WHAT THIS TASK INVOLVES: Beginning at the line that includes "pos2: [210, 241, 277, 309]", print each remaining line of the data word for word. Output nothing else.

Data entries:
════

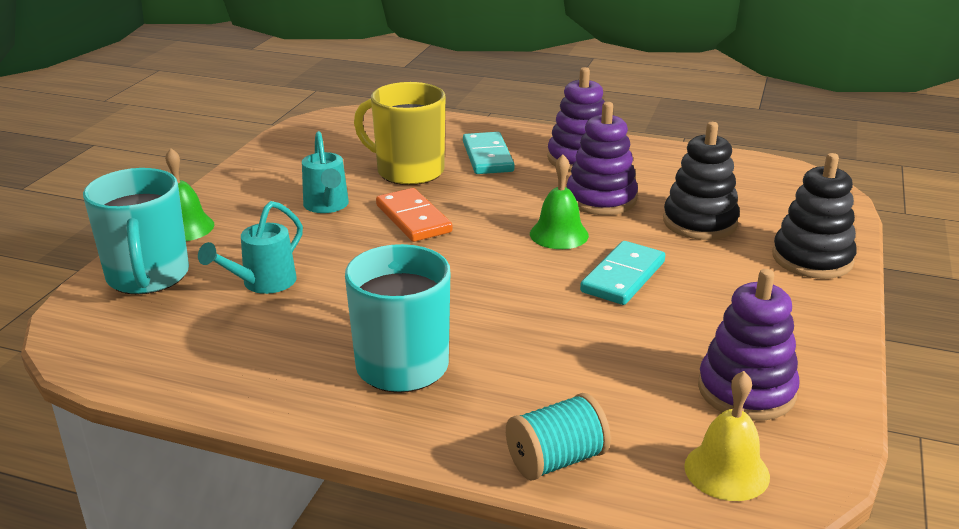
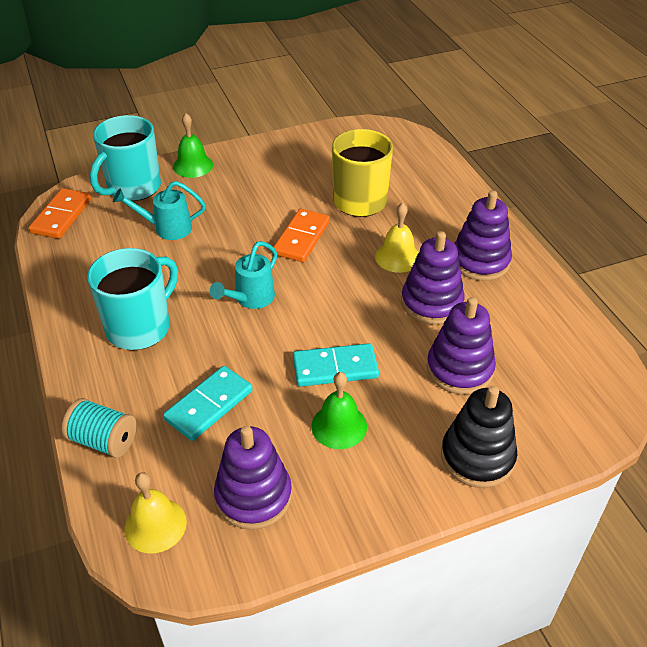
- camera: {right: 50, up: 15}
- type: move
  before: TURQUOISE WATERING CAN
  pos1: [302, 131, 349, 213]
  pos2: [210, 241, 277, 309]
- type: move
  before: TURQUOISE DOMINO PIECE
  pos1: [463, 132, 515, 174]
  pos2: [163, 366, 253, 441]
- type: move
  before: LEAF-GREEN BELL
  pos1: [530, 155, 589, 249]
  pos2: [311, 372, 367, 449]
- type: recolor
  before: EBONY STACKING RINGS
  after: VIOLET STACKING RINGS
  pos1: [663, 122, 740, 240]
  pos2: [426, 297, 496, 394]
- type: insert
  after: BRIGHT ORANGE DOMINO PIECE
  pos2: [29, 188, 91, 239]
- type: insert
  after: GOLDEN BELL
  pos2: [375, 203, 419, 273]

════

RESPONSE AREA:
  pos2: [210, 241, 277, 309]
- type: move
  before: TURQUOISE DOMINO PIECE
  pos1: [463, 132, 515, 174]
  pos2: [163, 366, 253, 441]
- type: move
  before: LEAF-GREEN BELL
  pos1: [530, 155, 589, 249]
  pos2: [311, 372, 367, 449]
- type: recolor
  before: EBONY STACKING RINGS
  after: VIOLET STACKING RINGS
  pos1: [663, 122, 740, 240]
  pos2: [426, 297, 496, 394]
- type: insert
  after: BRIGHT ORANGE DOMINO PIECE
  pos2: [29, 188, 91, 239]
- type: insert
  after: GOLDEN BELL
  pos2: [375, 203, 419, 273]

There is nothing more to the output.